▸ **Collected data**
· · ·

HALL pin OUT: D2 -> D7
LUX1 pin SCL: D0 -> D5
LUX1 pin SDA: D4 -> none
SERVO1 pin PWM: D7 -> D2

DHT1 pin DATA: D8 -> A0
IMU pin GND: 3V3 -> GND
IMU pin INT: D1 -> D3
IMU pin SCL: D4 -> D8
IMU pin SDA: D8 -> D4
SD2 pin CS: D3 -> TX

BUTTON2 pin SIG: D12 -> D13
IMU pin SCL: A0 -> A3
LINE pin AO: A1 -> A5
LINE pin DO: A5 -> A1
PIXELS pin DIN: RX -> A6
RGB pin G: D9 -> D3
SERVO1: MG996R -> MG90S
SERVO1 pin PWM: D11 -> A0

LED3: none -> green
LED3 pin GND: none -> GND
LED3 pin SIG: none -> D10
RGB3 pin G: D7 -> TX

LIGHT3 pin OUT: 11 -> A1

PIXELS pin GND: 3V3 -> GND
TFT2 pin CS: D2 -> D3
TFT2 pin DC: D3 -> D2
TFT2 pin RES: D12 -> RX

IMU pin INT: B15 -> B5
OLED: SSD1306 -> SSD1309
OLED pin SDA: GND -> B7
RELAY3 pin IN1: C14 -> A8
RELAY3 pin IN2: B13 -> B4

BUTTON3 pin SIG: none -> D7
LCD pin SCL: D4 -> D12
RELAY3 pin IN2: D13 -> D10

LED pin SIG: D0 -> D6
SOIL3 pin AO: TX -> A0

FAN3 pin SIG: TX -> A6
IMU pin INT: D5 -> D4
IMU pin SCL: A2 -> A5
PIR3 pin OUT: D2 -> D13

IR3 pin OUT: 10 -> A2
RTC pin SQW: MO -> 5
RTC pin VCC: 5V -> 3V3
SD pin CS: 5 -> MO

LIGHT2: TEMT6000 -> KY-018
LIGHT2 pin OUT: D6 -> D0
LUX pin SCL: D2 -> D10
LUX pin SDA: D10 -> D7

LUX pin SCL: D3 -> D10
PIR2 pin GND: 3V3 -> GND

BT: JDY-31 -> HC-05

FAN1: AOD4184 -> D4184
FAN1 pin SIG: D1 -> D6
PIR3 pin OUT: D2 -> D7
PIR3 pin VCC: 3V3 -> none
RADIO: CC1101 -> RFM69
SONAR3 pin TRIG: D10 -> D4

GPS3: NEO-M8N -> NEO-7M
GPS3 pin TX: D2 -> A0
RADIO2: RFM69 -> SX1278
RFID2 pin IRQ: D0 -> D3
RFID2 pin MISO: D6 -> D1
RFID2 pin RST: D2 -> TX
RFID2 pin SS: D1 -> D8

· · ·

▸ **YOUR TASK**
Reproduce the lines above, beginning at the line with "BUTTON2 pin SIG: D12 -> D13" and stopping after the line with "TFT2 pin DC: D3 -> D2", exactly as they are.

▸ **SOLUTION FOR THIS PROBLEM**
BUTTON2 pin SIG: D12 -> D13
IMU pin SCL: A0 -> A3
LINE pin AO: A1 -> A5
LINE pin DO: A5 -> A1
PIXELS pin DIN: RX -> A6
RGB pin G: D9 -> D3
SERVO1: MG996R -> MG90S
SERVO1 pin PWM: D11 -> A0

LED3: none -> green
LED3 pin GND: none -> GND
LED3 pin SIG: none -> D10
RGB3 pin G: D7 -> TX

LIGHT3 pin OUT: 11 -> A1

PIXELS pin GND: 3V3 -> GND
TFT2 pin CS: D2 -> D3
TFT2 pin DC: D3 -> D2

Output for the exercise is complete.